[Entries for locating words and elements]
________

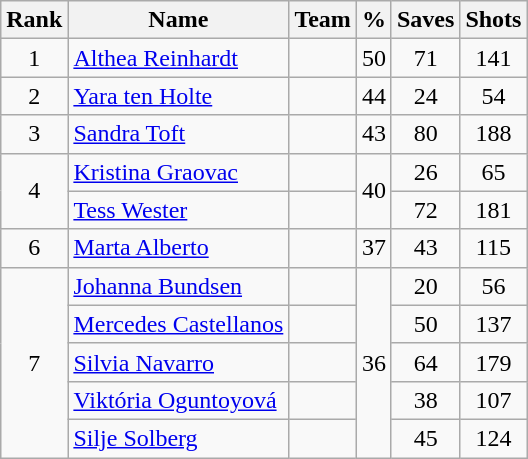
115 (494, 248)
181 (494, 210)
24 (425, 96)
Mercedes Castellanos (178, 324)
56 (494, 286)
40 (374, 191)
37 (374, 248)
188 (494, 134)
Saves (425, 20)
6 (34, 248)
7 (34, 362)
4 (34, 191)
Name (178, 20)
179 (494, 362)
38 (425, 400)
Sandra Toft (178, 134)
64 (425, 362)
Tess Wester (178, 210)
Johanna Bundsen (178, 286)
Rank (34, 20)
Silvia Navarro (178, 362)
Kristina Graovac (178, 172)
Marta Alberto (178, 248)
2 (34, 96)
71 (425, 58)
20 (425, 286)
80 (425, 134)
Silje Solberg (178, 438)
% (374, 20)
137 (494, 324)
141 (494, 58)
54 (494, 96)
45 (425, 438)
Viktória Oguntoyová (178, 400)
3 (34, 134)
124 (494, 438)
107 (494, 400)
72 (425, 210)
44 (374, 96)
1 (34, 58)
Team (323, 20)
26 (425, 172)
Althea Reinhardt (178, 58)
65 (494, 172)
Yara ten Holte (178, 96)
Shots (494, 20)
36 (374, 362)
Capture the cell that displays the provided text and extract its [X, Y] central coordinate. 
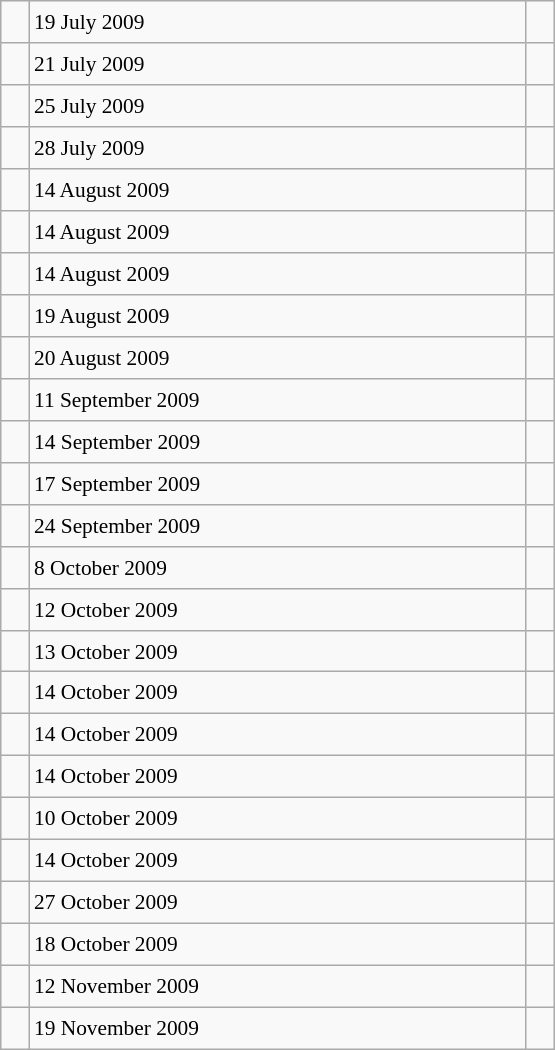
24 September 2009 [278, 525]
25 July 2009 [278, 106]
12 November 2009 [278, 986]
19 July 2009 [278, 22]
20 August 2009 [278, 358]
21 July 2009 [278, 64]
17 September 2009 [278, 483]
12 October 2009 [278, 609]
8 October 2009 [278, 567]
27 October 2009 [278, 903]
18 October 2009 [278, 945]
14 September 2009 [278, 441]
28 July 2009 [278, 148]
19 November 2009 [278, 1028]
11 September 2009 [278, 399]
10 October 2009 [278, 819]
19 August 2009 [278, 316]
13 October 2009 [278, 651]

________

• [GOAL]
Retype the lines above verbatim, from the line containing "24 September 2009 [278, 525]" through the last line of the entries, including both ends.

• [SOLUTION]
24 September 2009 [278, 525]
25 July 2009 [278, 106]
12 November 2009 [278, 986]
19 July 2009 [278, 22]
20 August 2009 [278, 358]
21 July 2009 [278, 64]
17 September 2009 [278, 483]
12 October 2009 [278, 609]
8 October 2009 [278, 567]
27 October 2009 [278, 903]
18 October 2009 [278, 945]
14 September 2009 [278, 441]
28 July 2009 [278, 148]
19 November 2009 [278, 1028]
11 September 2009 [278, 399]
10 October 2009 [278, 819]
19 August 2009 [278, 316]
13 October 2009 [278, 651]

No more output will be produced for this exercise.